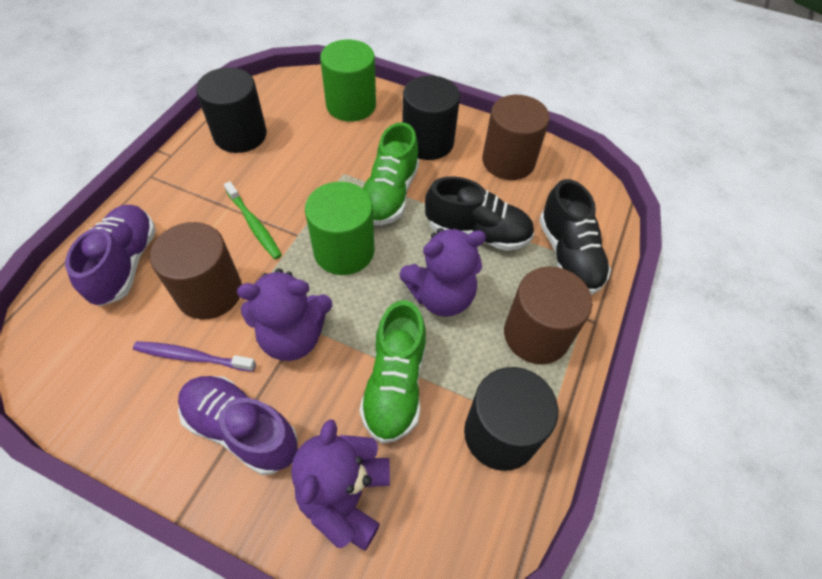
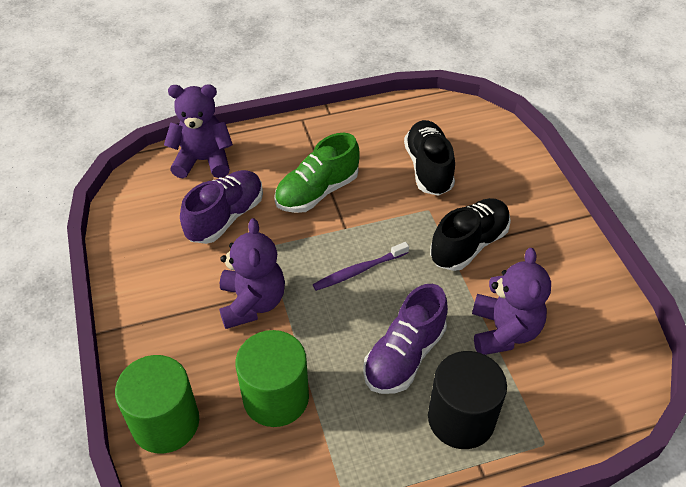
black cylinder: 3 -> 1
brown cylinder: 3 -> 0
green shoe: 2 -> 1
green toothbrush: 1 -> 0

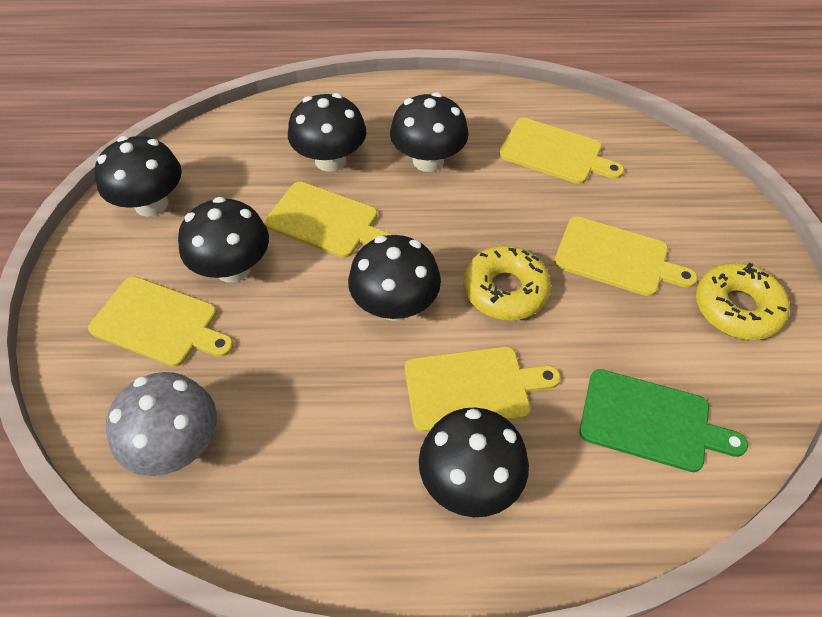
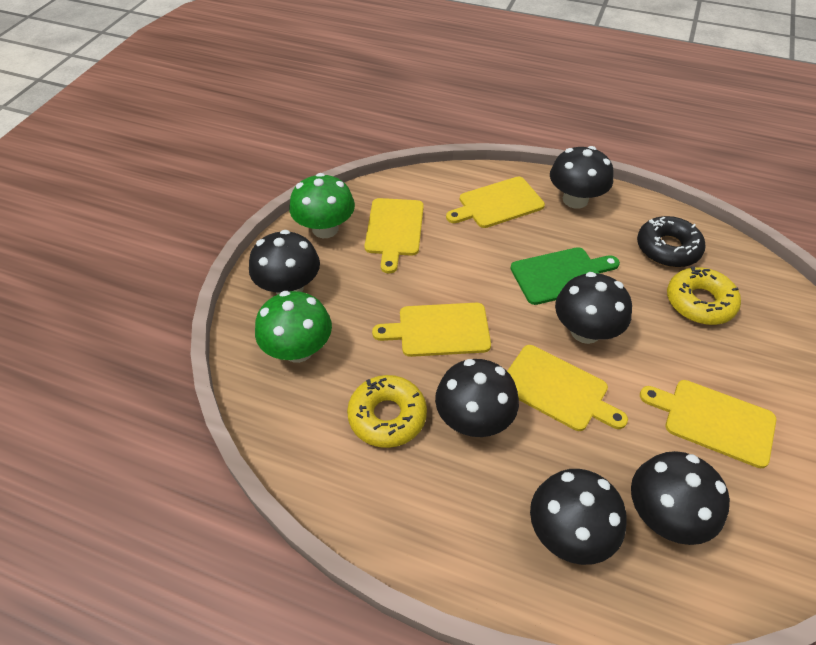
black donut: 0 -> 1
green mushroom: 0 -> 2
grey mushroom: 1 -> 0

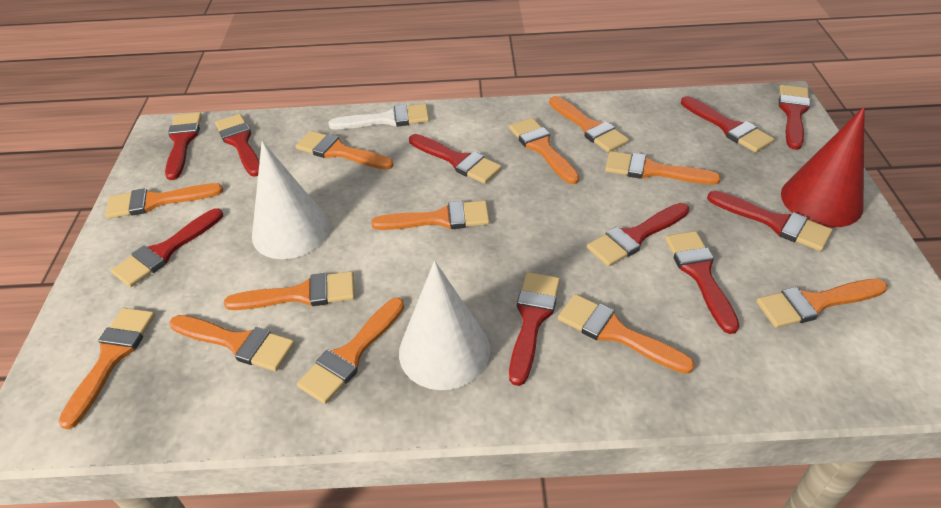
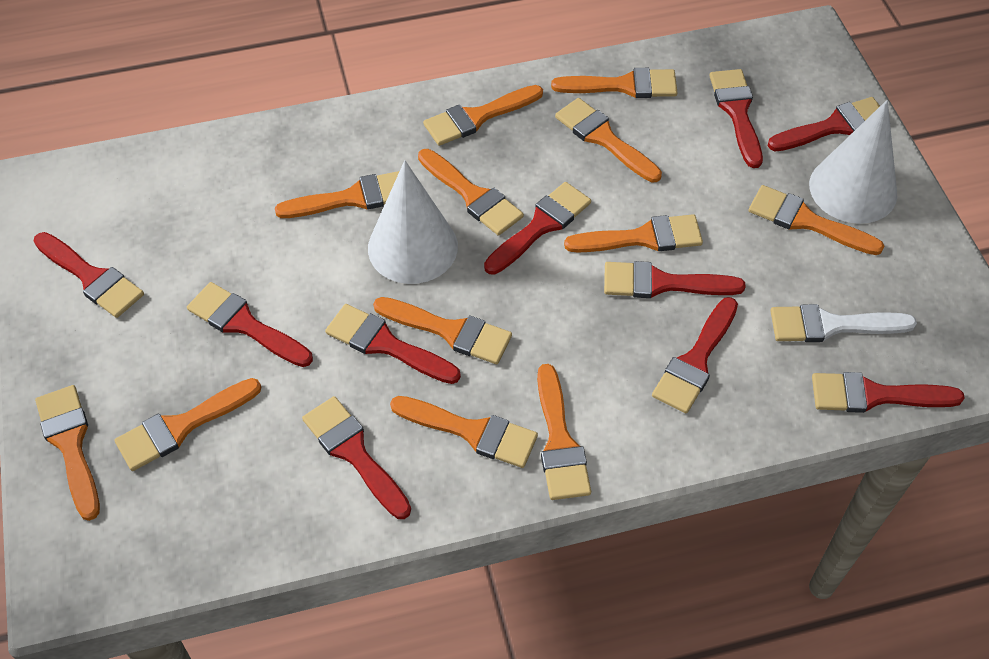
red cone: 1 -> 0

——————————

◆ **WHAT YOU WILL DO**
Using the material above, find each line that holds "green" and copy that line.

◆ **RESULT OF THIS EXERCISE**
green shoe: 2 -> 1
green toothbrush: 1 -> 0
green mushroom: 0 -> 2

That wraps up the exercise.